What is needed - Copy the data that appears below exactly. Drop the pictures.

Supplied data -
___
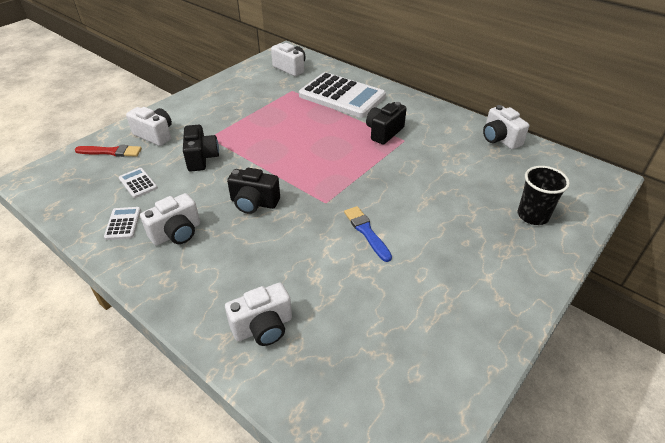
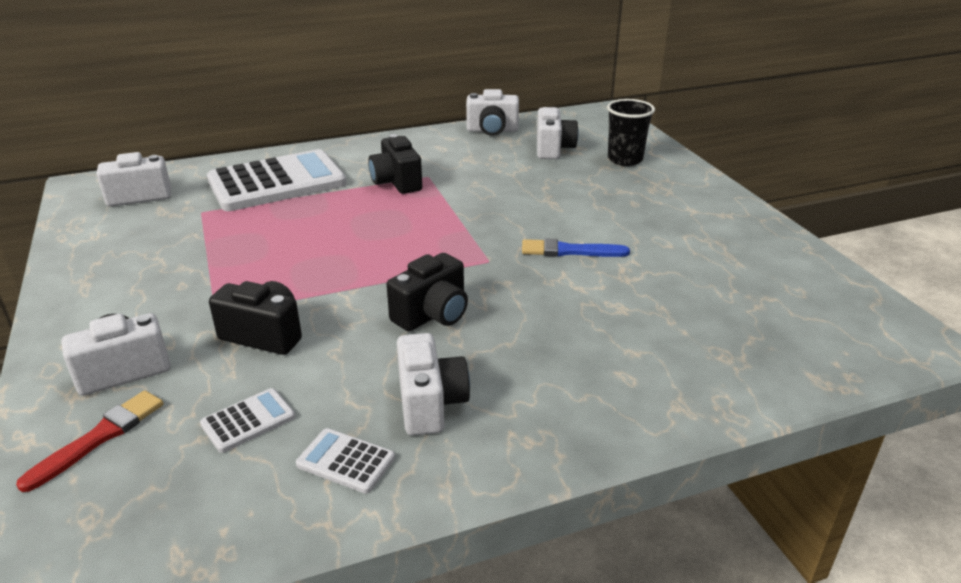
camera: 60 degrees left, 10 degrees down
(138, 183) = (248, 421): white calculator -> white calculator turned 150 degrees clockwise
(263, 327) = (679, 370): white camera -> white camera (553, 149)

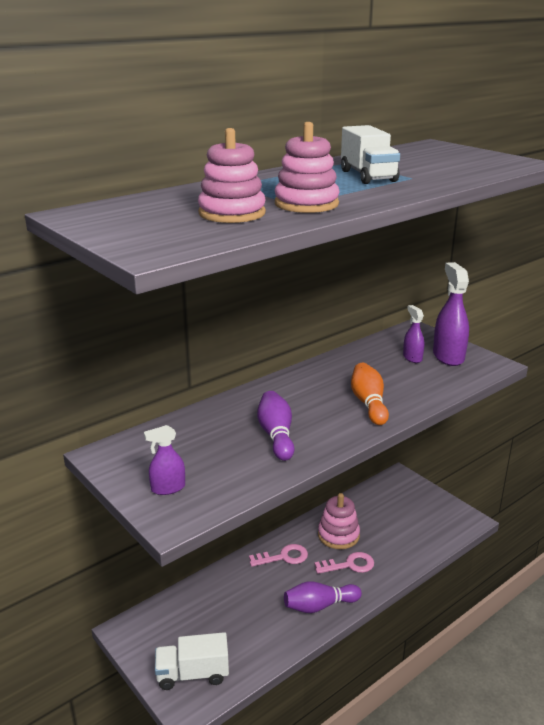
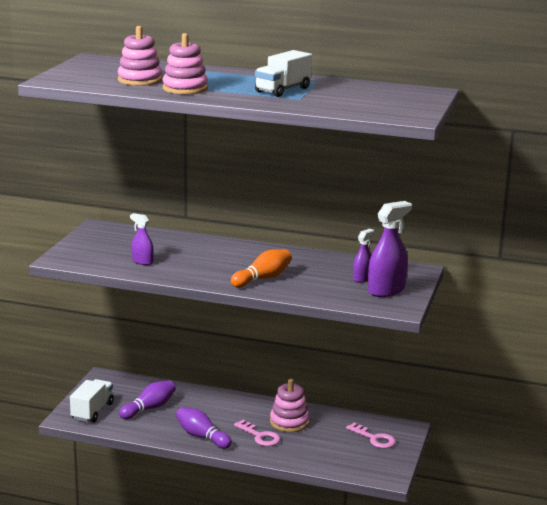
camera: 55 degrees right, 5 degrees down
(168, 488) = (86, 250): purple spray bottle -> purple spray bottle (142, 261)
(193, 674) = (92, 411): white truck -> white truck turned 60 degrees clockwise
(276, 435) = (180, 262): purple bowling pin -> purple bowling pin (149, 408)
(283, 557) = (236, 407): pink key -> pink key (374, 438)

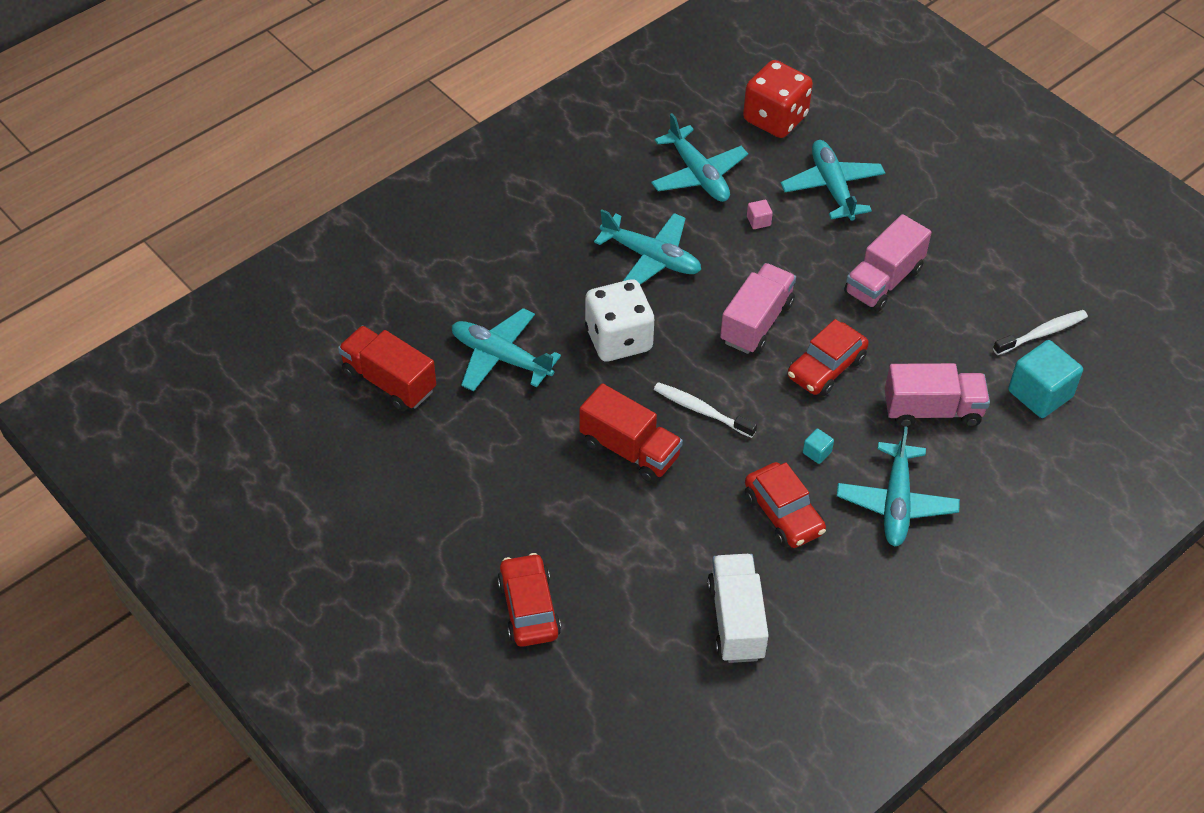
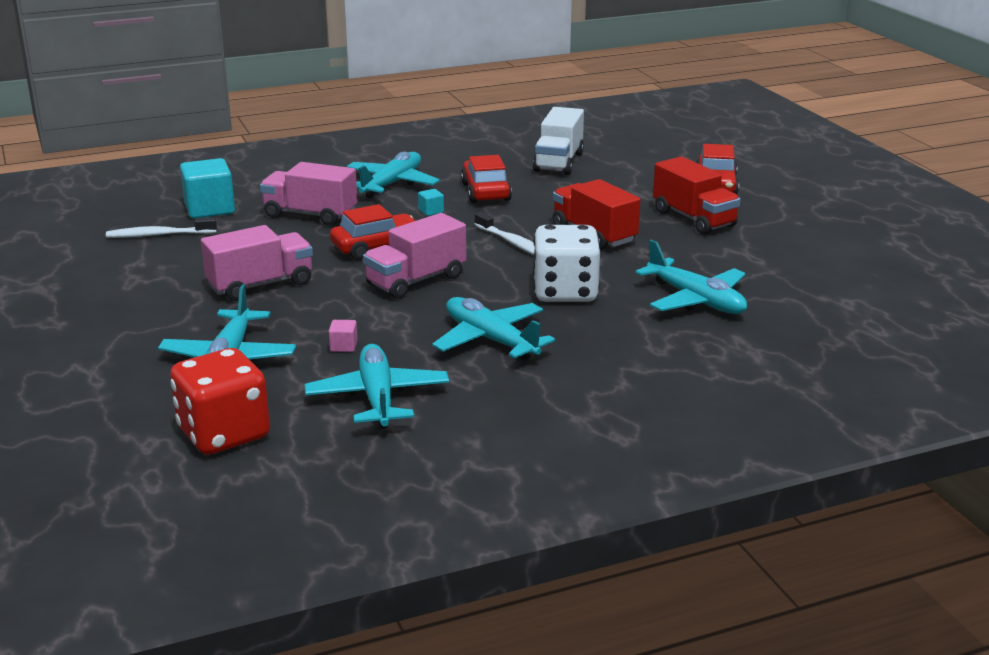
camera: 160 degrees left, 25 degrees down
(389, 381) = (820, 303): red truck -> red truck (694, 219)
___
Response box -
camera: 60 degrees left, 10 degrees down
(138, 183) = (248, 421): white calculator -> white calculator turned 150 degrees clockwise
(263, 327) = (679, 370): white camera -> white camera (553, 149)

camera: 55 degrees right, 5 degrees down
(168, 488) = (86, 250): purple spray bottle -> purple spray bottle (142, 261)
(193, 674) = (92, 411): white truck -> white truck turned 60 degrees clockwise
(276, 435) = (180, 262): purple bowling pin -> purple bowling pin (149, 408)
(283, 557) = (236, 407): pink key -> pink key (374, 438)

camera: 160 degrees left, 25 degrees down
(389, 381) = (820, 303): red truck -> red truck (694, 219)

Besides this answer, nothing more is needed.